─── Dataset records ───

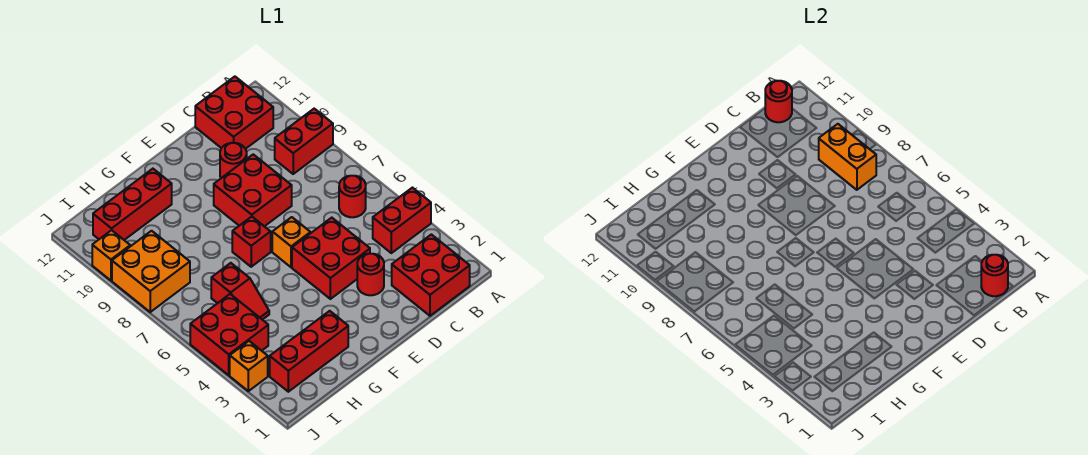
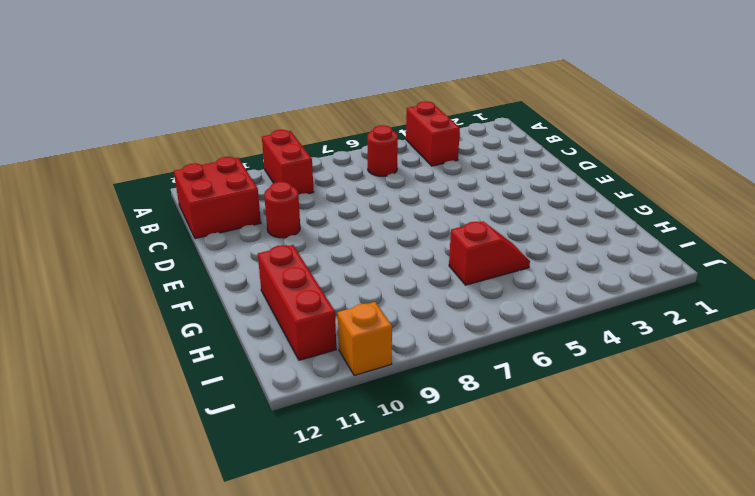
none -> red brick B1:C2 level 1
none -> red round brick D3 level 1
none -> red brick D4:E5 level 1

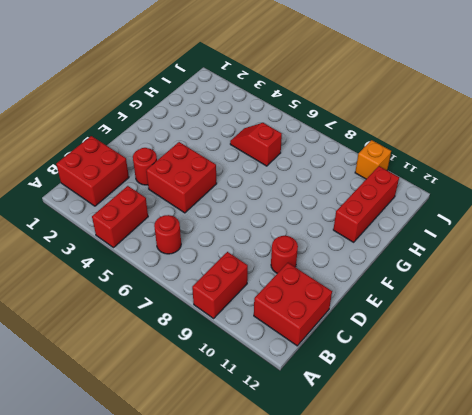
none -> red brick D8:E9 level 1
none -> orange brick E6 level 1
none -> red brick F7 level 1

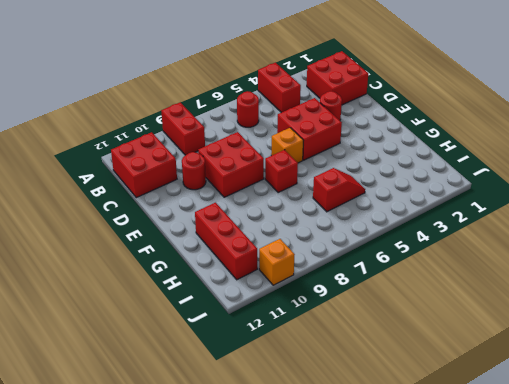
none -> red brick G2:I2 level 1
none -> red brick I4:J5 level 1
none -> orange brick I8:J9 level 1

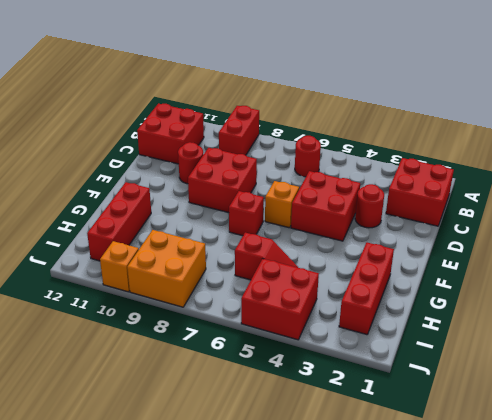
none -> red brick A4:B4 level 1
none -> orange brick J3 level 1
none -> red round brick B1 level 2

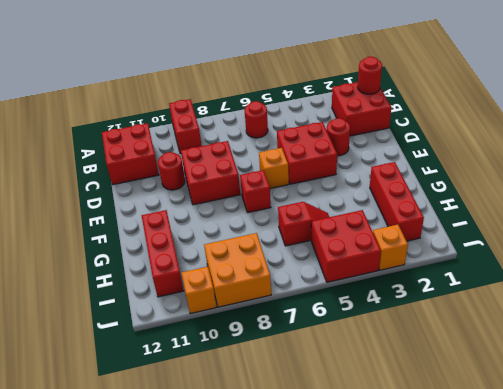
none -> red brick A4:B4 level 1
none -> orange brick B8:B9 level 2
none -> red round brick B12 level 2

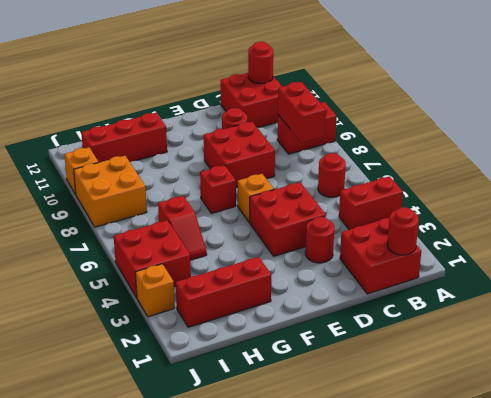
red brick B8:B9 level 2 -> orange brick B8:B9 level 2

───

What you should do -> Each line of the data must be restated exactly, and the pictures must be left out.

Response for this exercise ->
none -> red brick B1:C2 level 1
none -> red round brick D3 level 1
none -> red brick D4:E5 level 1

none -> red brick D8:E9 level 1
none -> orange brick E6 level 1
none -> red brick F7 level 1

none -> red brick G2:I2 level 1
none -> red brick I4:J5 level 1
none -> orange brick I8:J9 level 1

none -> red brick A4:B4 level 1
none -> orange brick J3 level 1
none -> red round brick B1 level 2

none -> red brick A4:B4 level 1
none -> orange brick B8:B9 level 2
none -> red round brick B12 level 2

red brick B8:B9 level 2 -> orange brick B8:B9 level 2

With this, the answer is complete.